== Work to be completed ==
All lines after the one containing "black flashlight: 5 -> 4" are needed, along with that line itself. Please repeat them exactly through the end of the entries.

[Before-and-after object listings]
************

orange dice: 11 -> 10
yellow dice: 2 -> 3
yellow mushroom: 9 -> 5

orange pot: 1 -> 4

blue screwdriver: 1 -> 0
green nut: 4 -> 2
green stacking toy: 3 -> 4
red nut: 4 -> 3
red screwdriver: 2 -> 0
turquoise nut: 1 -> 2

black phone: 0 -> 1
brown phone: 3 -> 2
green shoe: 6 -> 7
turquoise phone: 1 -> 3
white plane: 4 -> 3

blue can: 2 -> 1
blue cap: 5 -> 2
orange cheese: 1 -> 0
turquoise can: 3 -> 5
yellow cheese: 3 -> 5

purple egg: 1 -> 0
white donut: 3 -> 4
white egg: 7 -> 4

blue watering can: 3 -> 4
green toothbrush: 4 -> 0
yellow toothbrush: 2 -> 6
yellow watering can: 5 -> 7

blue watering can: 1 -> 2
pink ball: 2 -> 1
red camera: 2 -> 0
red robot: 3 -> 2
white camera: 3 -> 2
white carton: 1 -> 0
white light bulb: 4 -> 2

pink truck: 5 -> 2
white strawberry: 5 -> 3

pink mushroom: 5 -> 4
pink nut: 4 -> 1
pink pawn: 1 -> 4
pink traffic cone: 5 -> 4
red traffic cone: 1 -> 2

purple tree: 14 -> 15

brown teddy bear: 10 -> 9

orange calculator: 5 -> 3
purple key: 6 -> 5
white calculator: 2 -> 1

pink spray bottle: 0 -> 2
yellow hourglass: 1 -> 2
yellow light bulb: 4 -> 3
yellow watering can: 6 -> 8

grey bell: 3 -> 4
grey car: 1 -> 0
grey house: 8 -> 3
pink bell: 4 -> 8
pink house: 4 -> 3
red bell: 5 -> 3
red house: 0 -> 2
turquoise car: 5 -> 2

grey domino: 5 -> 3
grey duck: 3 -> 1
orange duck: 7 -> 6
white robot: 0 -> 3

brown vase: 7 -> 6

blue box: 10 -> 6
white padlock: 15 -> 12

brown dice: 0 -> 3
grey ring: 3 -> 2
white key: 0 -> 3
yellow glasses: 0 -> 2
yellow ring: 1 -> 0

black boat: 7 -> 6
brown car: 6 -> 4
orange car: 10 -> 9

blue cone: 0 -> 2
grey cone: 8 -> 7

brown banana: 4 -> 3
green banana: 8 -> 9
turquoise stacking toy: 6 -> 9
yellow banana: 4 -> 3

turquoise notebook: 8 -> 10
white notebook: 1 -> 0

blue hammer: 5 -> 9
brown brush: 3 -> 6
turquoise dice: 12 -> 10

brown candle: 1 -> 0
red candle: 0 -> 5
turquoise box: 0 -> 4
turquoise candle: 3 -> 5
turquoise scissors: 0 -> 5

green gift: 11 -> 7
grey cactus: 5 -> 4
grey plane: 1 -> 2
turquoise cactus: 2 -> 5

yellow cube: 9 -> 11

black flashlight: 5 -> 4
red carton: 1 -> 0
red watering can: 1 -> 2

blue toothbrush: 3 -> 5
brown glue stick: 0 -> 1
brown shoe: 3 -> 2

************

== Solution for this exercise ==
black flashlight: 5 -> 4
red carton: 1 -> 0
red watering can: 1 -> 2

blue toothbrush: 3 -> 5
brown glue stick: 0 -> 1
brown shoe: 3 -> 2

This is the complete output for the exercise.